> _WORK REQUIRED_
Rewrite every line of the items below as a JSON list of strings, one string per line, with no entries for blank lines. Leave the pictures out of the answer.
^^^^^^^^^^^^^^^^
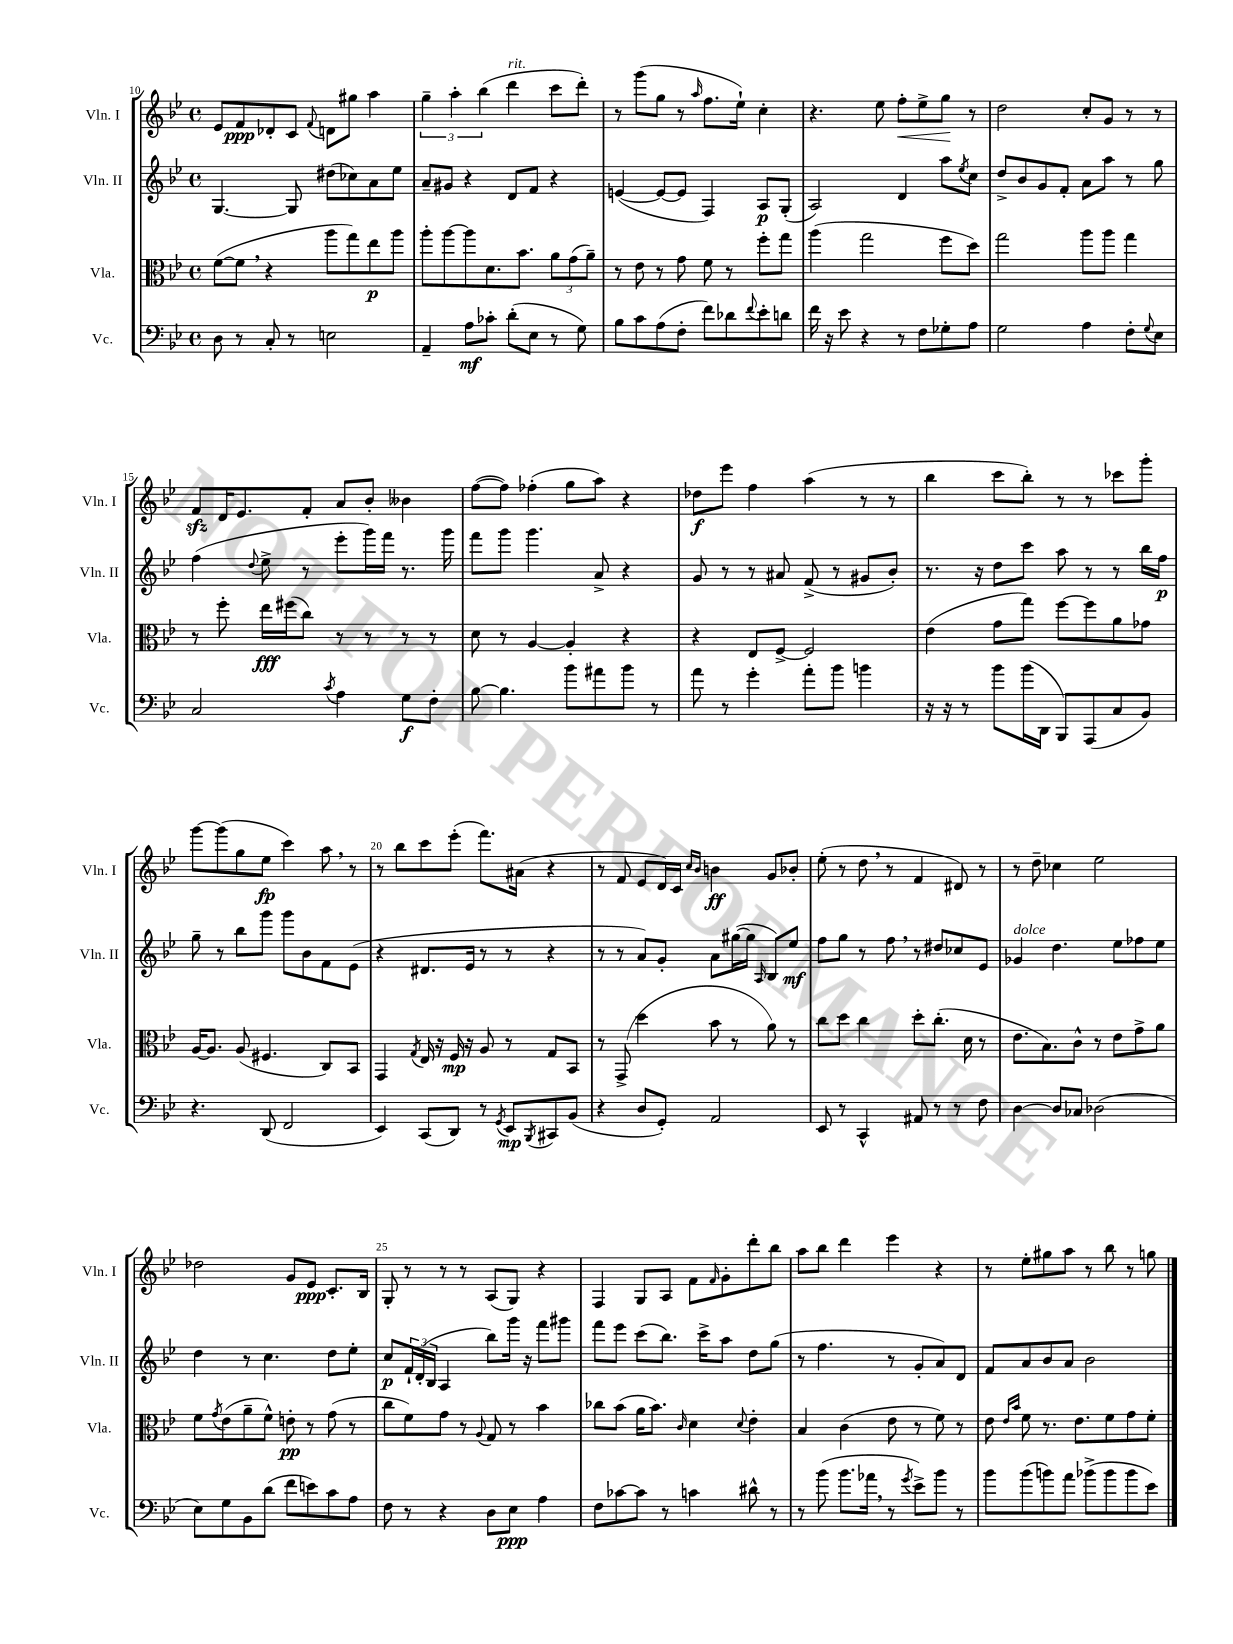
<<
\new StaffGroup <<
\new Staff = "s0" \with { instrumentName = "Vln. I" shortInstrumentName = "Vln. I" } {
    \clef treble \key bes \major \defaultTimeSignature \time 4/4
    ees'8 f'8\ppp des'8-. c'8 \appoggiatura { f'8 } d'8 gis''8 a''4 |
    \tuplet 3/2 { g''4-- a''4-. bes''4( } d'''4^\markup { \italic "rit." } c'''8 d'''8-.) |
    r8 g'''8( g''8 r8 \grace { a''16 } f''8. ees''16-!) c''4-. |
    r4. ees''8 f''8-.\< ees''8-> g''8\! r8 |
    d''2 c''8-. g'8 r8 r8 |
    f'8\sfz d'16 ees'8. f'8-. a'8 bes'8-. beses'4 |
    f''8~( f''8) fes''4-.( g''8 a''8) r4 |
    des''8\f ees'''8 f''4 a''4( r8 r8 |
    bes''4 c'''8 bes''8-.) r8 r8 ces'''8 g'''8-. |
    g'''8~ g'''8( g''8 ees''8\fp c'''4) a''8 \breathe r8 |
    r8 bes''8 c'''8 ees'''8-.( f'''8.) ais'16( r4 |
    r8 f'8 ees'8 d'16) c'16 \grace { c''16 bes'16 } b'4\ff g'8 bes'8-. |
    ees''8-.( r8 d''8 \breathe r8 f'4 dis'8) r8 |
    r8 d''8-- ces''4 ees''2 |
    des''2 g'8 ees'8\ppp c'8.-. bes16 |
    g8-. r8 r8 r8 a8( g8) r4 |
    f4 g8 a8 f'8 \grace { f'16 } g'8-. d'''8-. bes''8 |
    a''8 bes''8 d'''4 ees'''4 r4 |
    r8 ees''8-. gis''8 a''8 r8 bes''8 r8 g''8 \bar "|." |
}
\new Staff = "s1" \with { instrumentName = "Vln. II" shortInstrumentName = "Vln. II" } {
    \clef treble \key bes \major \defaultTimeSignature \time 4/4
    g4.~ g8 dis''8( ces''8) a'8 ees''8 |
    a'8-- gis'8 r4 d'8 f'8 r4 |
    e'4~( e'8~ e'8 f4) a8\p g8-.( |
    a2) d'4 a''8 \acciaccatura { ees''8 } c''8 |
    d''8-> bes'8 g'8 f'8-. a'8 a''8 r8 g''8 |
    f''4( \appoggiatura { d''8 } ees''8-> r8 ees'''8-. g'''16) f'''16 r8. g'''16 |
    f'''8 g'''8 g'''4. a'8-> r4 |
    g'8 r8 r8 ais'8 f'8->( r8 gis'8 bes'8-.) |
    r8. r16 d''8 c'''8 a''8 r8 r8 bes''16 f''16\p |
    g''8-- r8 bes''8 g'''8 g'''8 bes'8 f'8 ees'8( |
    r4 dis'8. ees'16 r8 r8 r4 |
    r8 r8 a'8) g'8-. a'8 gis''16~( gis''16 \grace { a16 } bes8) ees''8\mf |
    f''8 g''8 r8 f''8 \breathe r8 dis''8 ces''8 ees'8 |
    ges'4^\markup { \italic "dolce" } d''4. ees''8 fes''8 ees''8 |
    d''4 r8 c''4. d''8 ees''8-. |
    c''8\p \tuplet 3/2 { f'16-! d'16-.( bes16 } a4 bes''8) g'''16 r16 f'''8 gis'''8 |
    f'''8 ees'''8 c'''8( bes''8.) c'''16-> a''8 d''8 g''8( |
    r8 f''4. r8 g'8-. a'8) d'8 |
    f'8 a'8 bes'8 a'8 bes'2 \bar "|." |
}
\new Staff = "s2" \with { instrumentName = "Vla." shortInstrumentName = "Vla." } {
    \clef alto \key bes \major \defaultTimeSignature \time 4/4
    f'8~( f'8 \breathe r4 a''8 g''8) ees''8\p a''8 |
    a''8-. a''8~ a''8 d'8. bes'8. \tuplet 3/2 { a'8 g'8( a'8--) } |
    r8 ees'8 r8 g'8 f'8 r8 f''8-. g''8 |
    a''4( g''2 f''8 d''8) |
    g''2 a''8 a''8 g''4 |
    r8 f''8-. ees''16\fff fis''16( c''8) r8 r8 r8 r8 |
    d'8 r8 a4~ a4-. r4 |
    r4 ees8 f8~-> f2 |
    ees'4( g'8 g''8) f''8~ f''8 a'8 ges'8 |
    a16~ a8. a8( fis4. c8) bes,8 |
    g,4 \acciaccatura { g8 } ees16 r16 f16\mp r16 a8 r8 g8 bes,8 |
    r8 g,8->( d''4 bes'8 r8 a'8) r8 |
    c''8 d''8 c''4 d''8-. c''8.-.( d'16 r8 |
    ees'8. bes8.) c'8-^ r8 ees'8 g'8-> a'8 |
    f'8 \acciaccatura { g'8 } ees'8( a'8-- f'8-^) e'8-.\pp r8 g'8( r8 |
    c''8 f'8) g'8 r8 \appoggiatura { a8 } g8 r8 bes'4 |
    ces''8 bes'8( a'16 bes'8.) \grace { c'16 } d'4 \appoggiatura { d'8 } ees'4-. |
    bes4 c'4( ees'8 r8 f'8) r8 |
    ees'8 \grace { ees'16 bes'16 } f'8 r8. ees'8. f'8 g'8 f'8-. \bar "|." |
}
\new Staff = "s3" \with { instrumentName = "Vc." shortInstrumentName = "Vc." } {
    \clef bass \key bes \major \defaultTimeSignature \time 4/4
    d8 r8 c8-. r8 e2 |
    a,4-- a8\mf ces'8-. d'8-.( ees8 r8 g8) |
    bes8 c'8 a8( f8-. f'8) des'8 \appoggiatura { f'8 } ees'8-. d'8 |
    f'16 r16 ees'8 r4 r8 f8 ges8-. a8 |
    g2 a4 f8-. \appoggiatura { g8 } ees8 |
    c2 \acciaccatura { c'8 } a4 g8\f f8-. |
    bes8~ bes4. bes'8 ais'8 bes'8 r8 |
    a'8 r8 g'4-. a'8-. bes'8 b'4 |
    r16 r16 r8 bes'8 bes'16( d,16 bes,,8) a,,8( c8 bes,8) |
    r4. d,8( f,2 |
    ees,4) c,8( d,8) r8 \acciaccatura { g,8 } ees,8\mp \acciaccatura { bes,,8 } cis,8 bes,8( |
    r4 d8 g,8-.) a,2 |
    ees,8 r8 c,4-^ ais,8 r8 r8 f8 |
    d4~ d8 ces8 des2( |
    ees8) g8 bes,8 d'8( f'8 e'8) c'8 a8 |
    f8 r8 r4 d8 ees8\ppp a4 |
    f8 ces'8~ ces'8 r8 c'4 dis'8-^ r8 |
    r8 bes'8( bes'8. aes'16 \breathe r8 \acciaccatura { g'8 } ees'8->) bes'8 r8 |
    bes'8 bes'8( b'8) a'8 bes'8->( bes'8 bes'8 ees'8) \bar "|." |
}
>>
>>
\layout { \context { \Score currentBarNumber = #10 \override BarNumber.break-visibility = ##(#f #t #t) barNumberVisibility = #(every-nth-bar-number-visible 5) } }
^^^^^^^^^^^^^^^^
> _FINISHED ANSWER_
[
  "<<",
  "\\new StaffGroup <<",
  "\\new Staff = \"s0\" \\with { instrumentName = \"Vln. I\" shortInstrumentName = \"Vln. I\" } {",
  "    \\clef treble \\key bes \\major \\defaultTimeSignature \\time 4/4",
  "    ees'8 f'8\\ppp des'8-. c'8 \\appoggiatura { f'8 } d'8 gis''8 a''4 |",
  "    \\tuplet 3/2 { g''4-- a''4-. bes''4( } d'''4^\\markup { \\italic \"rit.\" } c'''8 d'''8-.) |",
  "    r8 g'''8( g''8 r8 \\grace { a''16 } f''8. ees''16-!) c''4-. |",
  "    r4. ees''8 f''8-.\\< ees''8-> g''8\\! r8 |",
  "    d''2 c''8-. g'8 r8 r8 |",
  "    f'8\\sfz d'16 ees'8. f'8-. a'8 bes'8-. beses'4 |",
  "    f''8~( f''8) fes''4-.( g''8 a''8) r4 |",
  "    des''8\\f ees'''8 f''4 a''4( r8 r8 |",
  "    bes''4 c'''8 bes''8-.) r8 r8 ces'''8 g'''8-. |",
  "    g'''8~ g'''8( g''8 ees''8\\fp c'''4) a''8 \\breathe r8 |",
  "    r8 bes''8 c'''8 ees'''8-.( f'''8.) ais'16( r4 |",
  "    r8 f'8 ees'8 d'16) c'16 \\grace { c''16 bes'16 } b'4\\ff g'8 bes'8-. |",
  "    ees''8-.( r8 d''8 \\breathe r8 f'4 dis'8) r8 |",
  "    r8 d''8-- ces''4 ees''2 |",
  "    des''2 g'8 ees'8\\ppp c'8.-. bes16 |",
  "    g8-. r8 r8 r8 a8( g8) r4 |",
  "    f4 g8 a8 f'8 \\grace { f'16 } g'8-. d'''8-. bes''8 |",
  "    a''8 bes''8 d'''4 ees'''4 r4 |",
  "    r8 ees''8-. gis''8 a''8 r8 bes''8 r8 g''8 \\bar \"|.\" |",
  "}",
  "\\new Staff = \"s1\" \\with { instrumentName = \"Vln. II\" shortInstrumentName = \"Vln. II\" } {",
  "    \\clef treble \\key bes \\major \\defaultTimeSignature \\time 4/4",
  "    g4.~ g8 dis''8( ces''8) a'8 ees''8 |",
  "    a'8-- gis'8 r4 d'8 f'8 r4 |",
  "    e'4~( e'8~ e'8 f4) a8\\p g8-.( |",
  "    a2) d'4 a''8 \\acciaccatura { ees''8 } c''8 |",
  "    d''8-> bes'8 g'8 f'8-. a'8 a''8 r8 g''8 |",
  "    f''4( \\appoggiatura { d''8 } ees''8-> r8 ees'''8-. g'''16) f'''16 r8. g'''16 |",
  "    f'''8 g'''8 g'''4. a'8-> r4 |",
  "    g'8 r8 r8 ais'8 f'8->( r8 gis'8 bes'8-.) |",
  "    r8. r16 d''8 c'''8 a''8 r8 r8 bes''16 f''16\\p |",
  "    g''8-- r8 bes''8 g'''8 g'''8 bes'8 f'8 ees'8( |",
  "    r4 dis'8. ees'16 r8 r8 r4 |",
  "    r8 r8 a'8) g'8-. a'8 gis''16~( gis''16 \\grace { a16 } bes8) ees''8\\mf |",
  "    f''8 g''8 r8 f''8 \\breathe r8 dis''8 ces''8 ees'8 |",
  "    ges'4^\\markup { \\italic \"dolce\" } d''4. ees''8 fes''8 ees''8 |",
  "    d''4 r8 c''4. d''8 ees''8-. |",
  "    c''8\\p \\tuplet 3/2 { f'16-! d'16-.( bes16 } a4 bes''8) g'''16 r16 f'''8 gis'''8 |",
  "    f'''8 ees'''8 c'''8( bes''8.) c'''16-> a''8 d''8 g''8( |",
  "    r8 f''4. r8 g'8-. a'8) d'8 |",
  "    f'8 a'8 bes'8 a'8 bes'2 \\bar \"|.\" |",
  "}",
  "\\new Staff = \"s2\" \\with { instrumentName = \"Vla.\" shortInstrumentName = \"Vla.\" } {",
  "    \\clef alto \\key bes \\major \\defaultTimeSignature \\time 4/4",
  "    f'8~( f'8 \\breathe r4 a''8 g''8) ees''8\\p a''8 |",
  "    a''8-. a''8~ a''8 d'8. bes'8. \\tuplet 3/2 { a'8 g'8( a'8--) } |",
  "    r8 ees'8 r8 g'8 f'8 r8 f''8-. g''8 |",
  "    a''4( g''2 f''8 d''8) |",
  "    g''2 a''8 a''8 g''4 |",
  "    r8 f''8-. ees''16\\fff fis''16( c''8) r8 r8 r8 r8 |",
  "    d'8 r8 a4~ a4-. r4 |",
  "    r4 ees8 f8~-> f2 |",
  "    ees'4( g'8 g''8) f''8~ f''8 a'8 ges'8 |",
  "    a16~ a8. a8( fis4. c8) bes,8 |",
  "    g,4 \\acciaccatura { g8 } ees16 r16 f16\\mp r16 a8 r8 g8 bes,8 |",
  "    r8 g,8->( d''4 bes'8 r8 a'8) r8 |",
  "    c''8 d''8 c''4 d''8-. c''8.-.( d'16 r8 |",
  "    ees'8. bes8.) c'8-^ r8 ees'8 g'8-> a'8 |",
  "    f'8 \\acciaccatura { g'8 } ees'8( a'8-- f'8-^) e'8-.\\pp r8 g'8( r8 |",
  "    c''8 f'8) g'8 r8 \\appoggiatura { a8 } g8 r8 bes'4 |",
  "    ces''8 bes'8( a'16 bes'8.) \\grace { c'16 } d'4 \\appoggiatura { d'8 } ees'4-. |",
  "    bes4 c'4( ees'8 r8 f'8) r8 |",
  "    ees'8 \\grace { ees'16 bes'16 } f'8 r8. ees'8. f'8 g'8 f'8-. \\bar \"|.\" |",
  "}",
  "\\new Staff = \"s3\" \\with { instrumentName = \"Vc.\" shortInstrumentName = \"Vc.\" } {",
  "    \\clef bass \\key bes \\major \\defaultTimeSignature \\time 4/4",
  "    d8 r8 c8-. r8 e2 |",
  "    a,4-- a8\\mf ces'8-. d'8-.( ees8 r8 g8) |",
  "    bes8 c'8 a8( f8-. f'8) des'8 \\appoggiatura { f'8 } ees'8-. d'8 |",
  "    f'16 r16 ees'8 r4 r8 f8 ges8-. a8 |",
  "    g2 a4 f8-. \\appoggiatura { g8 } ees8 |",
  "    c2 \\acciaccatura { c'8 } a4 g8\\f f8-. |",
  "    bes8~ bes4. bes'8 ais'8 bes'8 r8 |",
  "    a'8 r8 g'4-. a'8-. bes'8 b'4 |",
  "    r16 r16 r8 bes'8 bes'16( d,16 bes,,8) a,,8( c8 bes,8) |",
  "    r4. d,8( f,2 |",
  "    ees,4) c,8( d,8) r8 \\acciaccatura { g,8 } ees,8\\mp \\acciaccatura { bes,,8 } cis,8 bes,8( |",
  "    r4 d8 g,8-.) a,2 |",
  "    ees,8 r8 c,4-^ ais,8 r8 r8 f8 |",
  "    d4~ d8 ces8 des2( |",
  "    ees8) g8 bes,8 d'8( f'8 e'8) c'8 a8 |",
  "    f8 r8 r4 d8 ees8\\ppp a4 |",
  "    f8 ces'8~ ces'8 r8 c'4 dis'8-^ r8 |",
  "    r8 bes'8( bes'8. aes'16 \\breathe r8 \\acciaccatura { g'8 } ees'8->) bes'8 r8 |",
  "    bes'8 bes'8( b'8) a'8 bes'8->( bes'8 bes'8 ees'8) \\bar \"|.\" |",
  "}",
  ">>",
  ">>",
  "\\layout { \\context { \\Score currentBarNumber = #10 \\override BarNumber.break-visibility = ##(#f #t #t) barNumberVisibility = #(every-nth-bar-number-visible 5) } }"
]